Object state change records
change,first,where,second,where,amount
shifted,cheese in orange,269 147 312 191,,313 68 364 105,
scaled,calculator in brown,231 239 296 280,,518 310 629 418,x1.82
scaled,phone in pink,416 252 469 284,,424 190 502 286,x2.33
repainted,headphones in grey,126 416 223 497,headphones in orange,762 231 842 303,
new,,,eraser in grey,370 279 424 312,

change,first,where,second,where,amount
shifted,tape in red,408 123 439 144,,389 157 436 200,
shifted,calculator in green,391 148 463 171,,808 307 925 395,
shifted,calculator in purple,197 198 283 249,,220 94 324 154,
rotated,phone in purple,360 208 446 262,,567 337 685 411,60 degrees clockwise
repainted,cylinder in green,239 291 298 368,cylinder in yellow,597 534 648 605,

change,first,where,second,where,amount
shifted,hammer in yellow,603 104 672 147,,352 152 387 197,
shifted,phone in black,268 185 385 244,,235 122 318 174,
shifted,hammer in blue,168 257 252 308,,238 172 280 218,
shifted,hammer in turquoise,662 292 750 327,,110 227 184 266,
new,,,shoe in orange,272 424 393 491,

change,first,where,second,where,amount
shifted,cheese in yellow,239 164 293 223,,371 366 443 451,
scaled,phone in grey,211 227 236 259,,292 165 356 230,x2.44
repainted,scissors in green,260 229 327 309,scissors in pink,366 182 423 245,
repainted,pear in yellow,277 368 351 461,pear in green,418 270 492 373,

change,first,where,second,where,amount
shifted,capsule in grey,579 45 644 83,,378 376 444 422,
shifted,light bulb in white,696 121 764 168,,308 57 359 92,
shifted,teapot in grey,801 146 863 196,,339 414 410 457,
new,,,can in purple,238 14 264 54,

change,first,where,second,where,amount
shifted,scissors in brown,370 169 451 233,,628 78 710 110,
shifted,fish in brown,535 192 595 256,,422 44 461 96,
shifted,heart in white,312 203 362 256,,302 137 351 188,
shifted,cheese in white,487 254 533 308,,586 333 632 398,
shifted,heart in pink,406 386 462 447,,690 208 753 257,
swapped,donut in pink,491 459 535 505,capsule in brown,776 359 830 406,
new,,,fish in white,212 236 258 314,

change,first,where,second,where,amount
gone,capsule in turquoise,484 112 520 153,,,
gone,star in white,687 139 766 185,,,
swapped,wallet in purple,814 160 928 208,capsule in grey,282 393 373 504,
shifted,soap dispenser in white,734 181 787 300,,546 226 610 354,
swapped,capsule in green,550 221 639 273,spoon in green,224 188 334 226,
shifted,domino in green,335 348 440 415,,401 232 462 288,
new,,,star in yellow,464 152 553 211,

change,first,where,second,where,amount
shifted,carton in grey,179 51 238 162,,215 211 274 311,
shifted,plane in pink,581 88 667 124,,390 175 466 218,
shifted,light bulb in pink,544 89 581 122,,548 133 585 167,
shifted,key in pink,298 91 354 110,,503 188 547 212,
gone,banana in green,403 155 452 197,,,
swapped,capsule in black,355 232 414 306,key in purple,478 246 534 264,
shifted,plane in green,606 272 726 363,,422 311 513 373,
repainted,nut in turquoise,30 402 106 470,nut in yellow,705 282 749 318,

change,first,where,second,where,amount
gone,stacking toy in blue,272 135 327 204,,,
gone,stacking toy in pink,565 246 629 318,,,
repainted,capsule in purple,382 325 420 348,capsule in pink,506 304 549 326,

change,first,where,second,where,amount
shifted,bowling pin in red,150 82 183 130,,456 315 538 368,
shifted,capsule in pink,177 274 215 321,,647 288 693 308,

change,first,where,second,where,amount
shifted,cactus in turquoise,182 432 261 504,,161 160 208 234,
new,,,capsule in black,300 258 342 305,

Task to carry out => Write each entry out again, exactly as it reads above.

Exercise solution =>
change,first,where,second,where,amount
shifted,cheese in orange,269 147 312 191,,313 68 364 105,
scaled,calculator in brown,231 239 296 280,,518 310 629 418,x1.82
scaled,phone in pink,416 252 469 284,,424 190 502 286,x2.33
repainted,headphones in grey,126 416 223 497,headphones in orange,762 231 842 303,
new,,,eraser in grey,370 279 424 312,

change,first,where,second,where,amount
shifted,tape in red,408 123 439 144,,389 157 436 200,
shifted,calculator in green,391 148 463 171,,808 307 925 395,
shifted,calculator in purple,197 198 283 249,,220 94 324 154,
rotated,phone in purple,360 208 446 262,,567 337 685 411,60 degrees clockwise
repainted,cylinder in green,239 291 298 368,cylinder in yellow,597 534 648 605,

change,first,where,second,where,amount
shifted,hammer in yellow,603 104 672 147,,352 152 387 197,
shifted,phone in black,268 185 385 244,,235 122 318 174,
shifted,hammer in blue,168 257 252 308,,238 172 280 218,
shifted,hammer in turquoise,662 292 750 327,,110 227 184 266,
new,,,shoe in orange,272 424 393 491,

change,first,where,second,where,amount
shifted,cheese in yellow,239 164 293 223,,371 366 443 451,
scaled,phone in grey,211 227 236 259,,292 165 356 230,x2.44
repainted,scissors in green,260 229 327 309,scissors in pink,366 182 423 245,
repainted,pear in yellow,277 368 351 461,pear in green,418 270 492 373,

change,first,where,second,where,amount
shifted,capsule in grey,579 45 644 83,,378 376 444 422,
shifted,light bulb in white,696 121 764 168,,308 57 359 92,
shifted,teapot in grey,801 146 863 196,,339 414 410 457,
new,,,can in purple,238 14 264 54,

change,first,where,second,where,amount
shifted,scissors in brown,370 169 451 233,,628 78 710 110,
shifted,fish in brown,535 192 595 256,,422 44 461 96,
shifted,heart in white,312 203 362 256,,302 137 351 188,
shifted,cheese in white,487 254 533 308,,586 333 632 398,
shifted,heart in pink,406 386 462 447,,690 208 753 257,
swapped,donut in pink,491 459 535 505,capsule in brown,776 359 830 406,
new,,,fish in white,212 236 258 314,

change,first,where,second,where,amount
gone,capsule in turquoise,484 112 520 153,,,
gone,star in white,687 139 766 185,,,
swapped,wallet in purple,814 160 928 208,capsule in grey,282 393 373 504,
shifted,soap dispenser in white,734 181 787 300,,546 226 610 354,
swapped,capsule in green,550 221 639 273,spoon in green,224 188 334 226,
shifted,domino in green,335 348 440 415,,401 232 462 288,
new,,,star in yellow,464 152 553 211,

change,first,where,second,where,amount
shifted,carton in grey,179 51 238 162,,215 211 274 311,
shifted,plane in pink,581 88 667 124,,390 175 466 218,
shifted,light bulb in pink,544 89 581 122,,548 133 585 167,
shifted,key in pink,298 91 354 110,,503 188 547 212,
gone,banana in green,403 155 452 197,,,
swapped,capsule in black,355 232 414 306,key in purple,478 246 534 264,
shifted,plane in green,606 272 726 363,,422 311 513 373,
repainted,nut in turquoise,30 402 106 470,nut in yellow,705 282 749 318,

change,first,where,second,where,amount
gone,stacking toy in blue,272 135 327 204,,,
gone,stacking toy in pink,565 246 629 318,,,
repainted,capsule in purple,382 325 420 348,capsule in pink,506 304 549 326,

change,first,where,second,where,amount
shifted,bowling pin in red,150 82 183 130,,456 315 538 368,
shifted,capsule in pink,177 274 215 321,,647 288 693 308,

change,first,where,second,where,amount
shifted,cactus in turquoise,182 432 261 504,,161 160 208 234,
new,,,capsule in black,300 258 342 305,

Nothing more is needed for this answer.